Recorded information below:

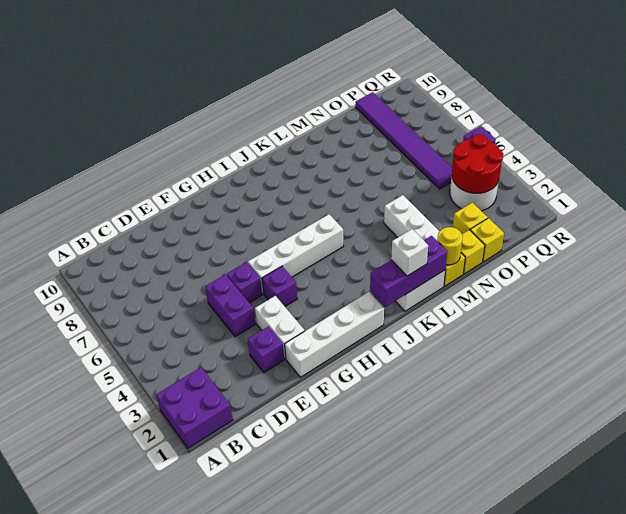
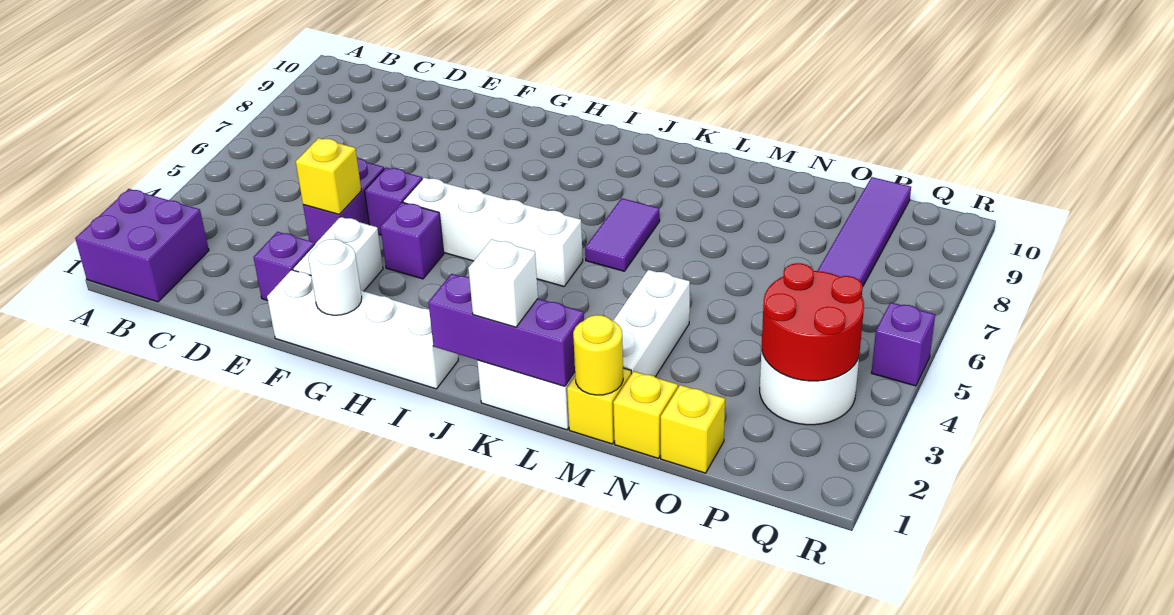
none -> white round brick G1 level 2
none -> purple tile K6:K7 level 1
yellow brick O2 level 1 -> yellow brick E4 level 2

End of Recorded information.

## Problem description
Set the preceding data down again word for word, omitting images.

## Reply to the task
none -> white round brick G1 level 2
none -> purple tile K6:K7 level 1
yellow brick O2 level 1 -> yellow brick E4 level 2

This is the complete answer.